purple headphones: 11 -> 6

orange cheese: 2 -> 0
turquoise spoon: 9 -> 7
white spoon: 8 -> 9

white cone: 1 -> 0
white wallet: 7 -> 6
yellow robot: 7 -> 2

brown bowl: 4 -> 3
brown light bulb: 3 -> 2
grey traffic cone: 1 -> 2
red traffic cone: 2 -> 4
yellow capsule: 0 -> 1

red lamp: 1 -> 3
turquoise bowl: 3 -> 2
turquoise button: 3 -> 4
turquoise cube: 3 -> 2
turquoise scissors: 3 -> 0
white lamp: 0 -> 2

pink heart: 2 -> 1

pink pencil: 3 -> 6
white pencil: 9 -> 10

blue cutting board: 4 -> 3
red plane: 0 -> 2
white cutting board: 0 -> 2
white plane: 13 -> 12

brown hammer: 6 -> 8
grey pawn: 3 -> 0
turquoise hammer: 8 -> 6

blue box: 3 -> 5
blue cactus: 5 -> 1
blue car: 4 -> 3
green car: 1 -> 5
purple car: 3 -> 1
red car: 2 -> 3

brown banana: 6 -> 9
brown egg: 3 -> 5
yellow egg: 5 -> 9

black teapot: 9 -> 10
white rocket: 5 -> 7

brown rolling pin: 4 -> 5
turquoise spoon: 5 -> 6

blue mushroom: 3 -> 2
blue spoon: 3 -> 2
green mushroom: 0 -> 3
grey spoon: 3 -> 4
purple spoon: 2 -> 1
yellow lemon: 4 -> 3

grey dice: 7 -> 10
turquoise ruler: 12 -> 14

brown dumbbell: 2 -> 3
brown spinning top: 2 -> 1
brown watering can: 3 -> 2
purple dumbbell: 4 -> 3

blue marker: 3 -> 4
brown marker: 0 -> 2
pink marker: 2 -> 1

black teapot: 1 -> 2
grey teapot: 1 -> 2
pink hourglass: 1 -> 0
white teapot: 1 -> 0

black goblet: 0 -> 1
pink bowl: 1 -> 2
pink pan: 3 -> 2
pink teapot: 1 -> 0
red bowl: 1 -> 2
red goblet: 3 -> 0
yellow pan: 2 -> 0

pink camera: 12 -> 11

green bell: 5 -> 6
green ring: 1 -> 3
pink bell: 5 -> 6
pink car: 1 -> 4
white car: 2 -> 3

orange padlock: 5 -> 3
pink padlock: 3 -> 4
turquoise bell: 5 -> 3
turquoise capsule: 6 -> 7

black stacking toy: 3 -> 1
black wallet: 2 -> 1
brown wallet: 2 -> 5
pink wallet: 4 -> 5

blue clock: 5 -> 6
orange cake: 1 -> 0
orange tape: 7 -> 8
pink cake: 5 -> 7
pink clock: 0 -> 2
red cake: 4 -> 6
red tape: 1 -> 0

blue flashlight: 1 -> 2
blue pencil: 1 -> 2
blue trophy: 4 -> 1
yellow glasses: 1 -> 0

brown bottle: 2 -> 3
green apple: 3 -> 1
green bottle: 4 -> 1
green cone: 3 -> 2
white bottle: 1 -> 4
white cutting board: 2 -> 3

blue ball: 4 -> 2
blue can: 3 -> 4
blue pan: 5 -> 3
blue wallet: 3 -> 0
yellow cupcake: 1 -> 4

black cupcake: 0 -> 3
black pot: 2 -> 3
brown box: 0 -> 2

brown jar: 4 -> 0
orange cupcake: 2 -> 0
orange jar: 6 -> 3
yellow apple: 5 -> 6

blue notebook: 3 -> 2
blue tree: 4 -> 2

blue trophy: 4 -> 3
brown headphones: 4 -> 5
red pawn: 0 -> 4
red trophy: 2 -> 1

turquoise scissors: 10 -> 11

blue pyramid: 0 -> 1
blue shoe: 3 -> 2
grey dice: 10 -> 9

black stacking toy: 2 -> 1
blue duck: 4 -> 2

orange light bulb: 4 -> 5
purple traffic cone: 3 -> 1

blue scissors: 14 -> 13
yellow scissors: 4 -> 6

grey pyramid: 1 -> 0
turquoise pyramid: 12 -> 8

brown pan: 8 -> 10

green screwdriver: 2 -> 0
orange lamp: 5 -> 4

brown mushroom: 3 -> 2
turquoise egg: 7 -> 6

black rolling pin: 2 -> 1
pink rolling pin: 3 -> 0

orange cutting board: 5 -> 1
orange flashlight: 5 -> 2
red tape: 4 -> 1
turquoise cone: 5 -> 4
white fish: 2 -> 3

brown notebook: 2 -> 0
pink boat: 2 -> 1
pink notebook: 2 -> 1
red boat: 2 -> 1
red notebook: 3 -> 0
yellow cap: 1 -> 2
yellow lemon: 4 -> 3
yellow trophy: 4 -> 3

:: REQUIRED WORK ::
Reproduce exactly the section above that begins at the line containing "pink padlock: 3 -> 4" and ends at the line containing "red cake: 4 -> 6", leaving out all other lines.

:: RESPONSE AREA ::
pink padlock: 3 -> 4
turquoise bell: 5 -> 3
turquoise capsule: 6 -> 7

black stacking toy: 3 -> 1
black wallet: 2 -> 1
brown wallet: 2 -> 5
pink wallet: 4 -> 5

blue clock: 5 -> 6
orange cake: 1 -> 0
orange tape: 7 -> 8
pink cake: 5 -> 7
pink clock: 0 -> 2
red cake: 4 -> 6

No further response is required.